> Excerpted records:
____________
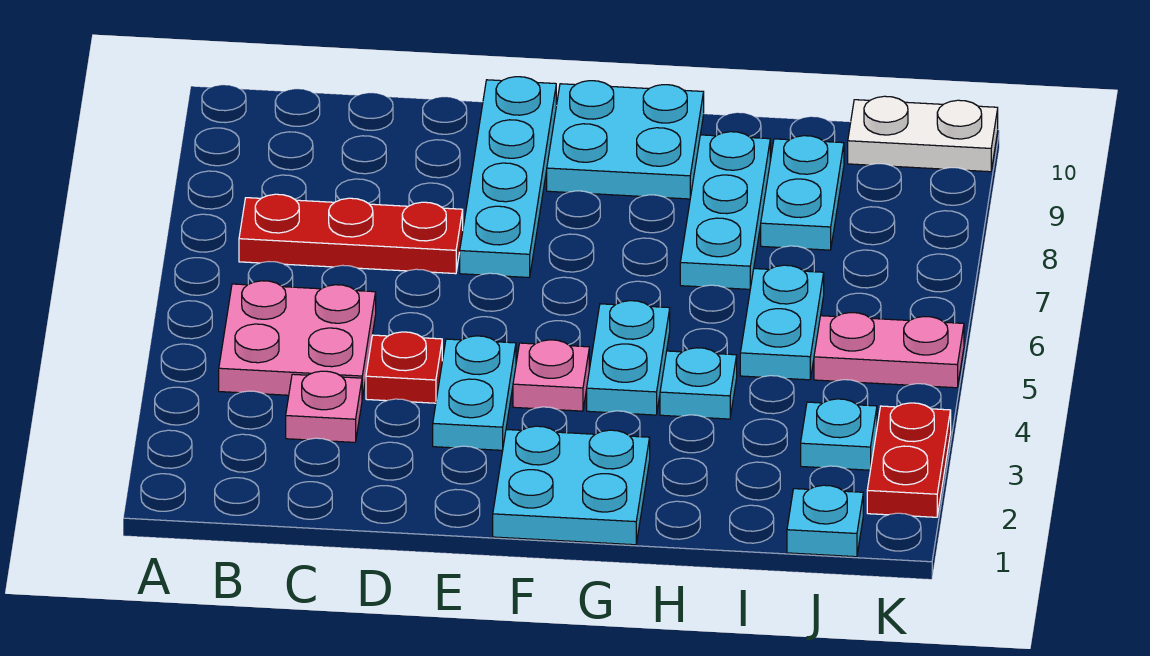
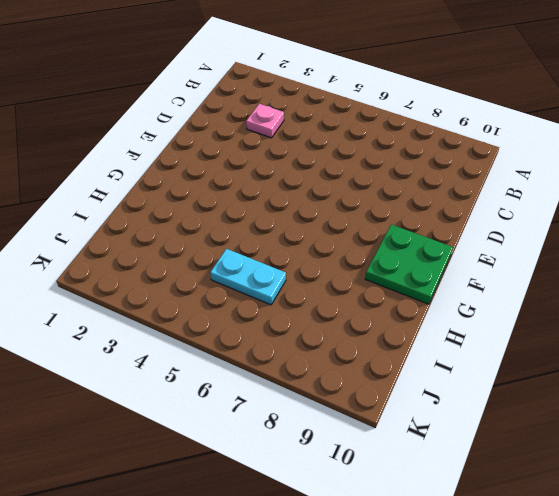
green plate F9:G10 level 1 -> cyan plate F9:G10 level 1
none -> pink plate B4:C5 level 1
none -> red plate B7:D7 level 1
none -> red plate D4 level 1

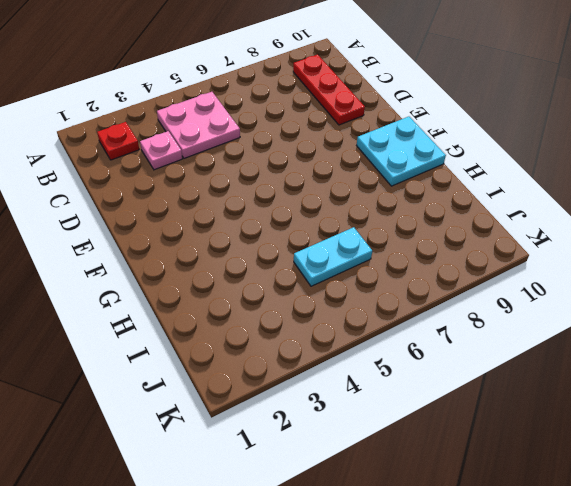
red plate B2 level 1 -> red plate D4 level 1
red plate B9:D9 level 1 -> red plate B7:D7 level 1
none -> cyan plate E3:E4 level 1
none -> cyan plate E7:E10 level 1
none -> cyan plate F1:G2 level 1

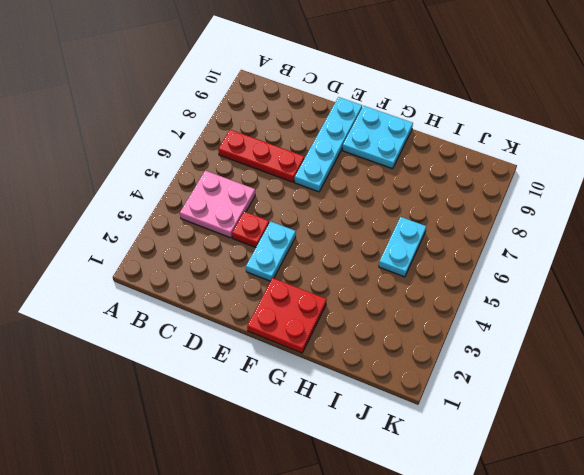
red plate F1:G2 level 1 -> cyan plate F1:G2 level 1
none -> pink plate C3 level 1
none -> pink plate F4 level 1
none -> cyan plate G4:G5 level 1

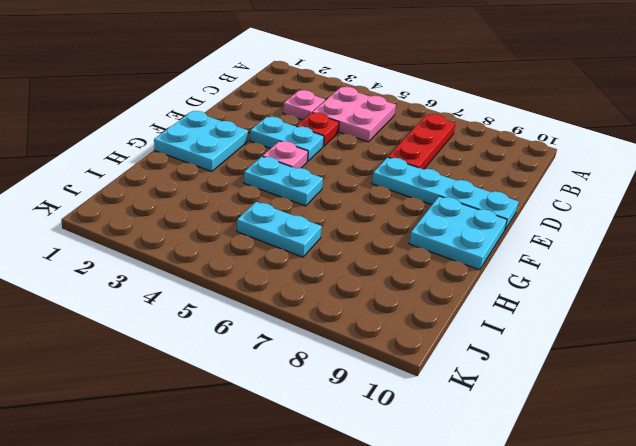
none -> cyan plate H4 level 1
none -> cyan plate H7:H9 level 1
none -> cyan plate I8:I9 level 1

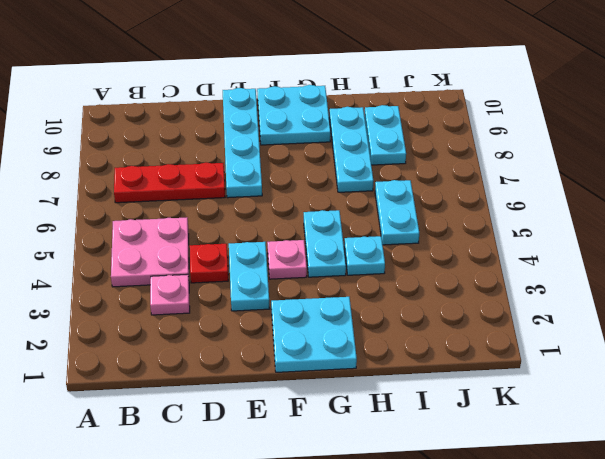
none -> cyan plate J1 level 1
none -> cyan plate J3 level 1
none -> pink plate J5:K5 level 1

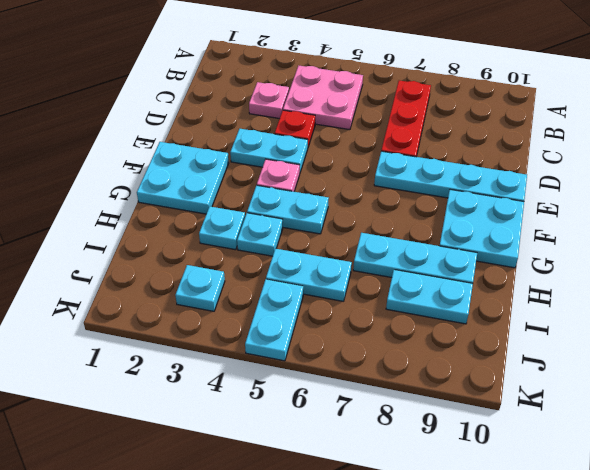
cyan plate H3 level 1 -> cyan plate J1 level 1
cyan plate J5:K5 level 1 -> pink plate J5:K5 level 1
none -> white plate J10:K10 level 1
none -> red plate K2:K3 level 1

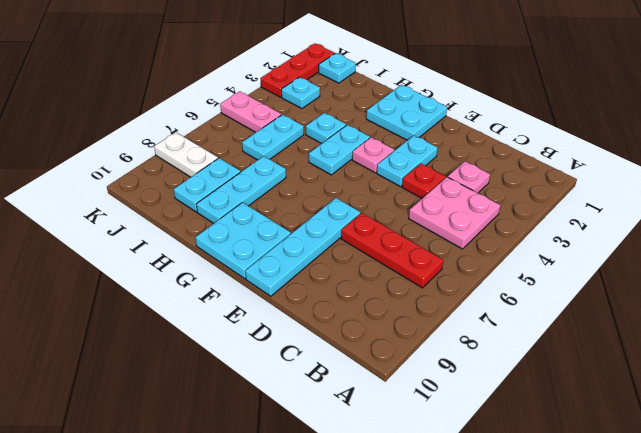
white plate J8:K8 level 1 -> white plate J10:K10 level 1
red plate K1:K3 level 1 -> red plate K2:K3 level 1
____________
> What this task involves:
Reproduce word for word only the lines between the line containing "none -> cyan plate J3 level 1" and the end of the listing above, both included, and drop any pictures.

> Written solution:
none -> cyan plate J3 level 1
none -> pink plate J5:K5 level 1

cyan plate H3 level 1 -> cyan plate J1 level 1
cyan plate J5:K5 level 1 -> pink plate J5:K5 level 1
none -> white plate J10:K10 level 1
none -> red plate K2:K3 level 1

white plate J8:K8 level 1 -> white plate J10:K10 level 1
red plate K1:K3 level 1 -> red plate K2:K3 level 1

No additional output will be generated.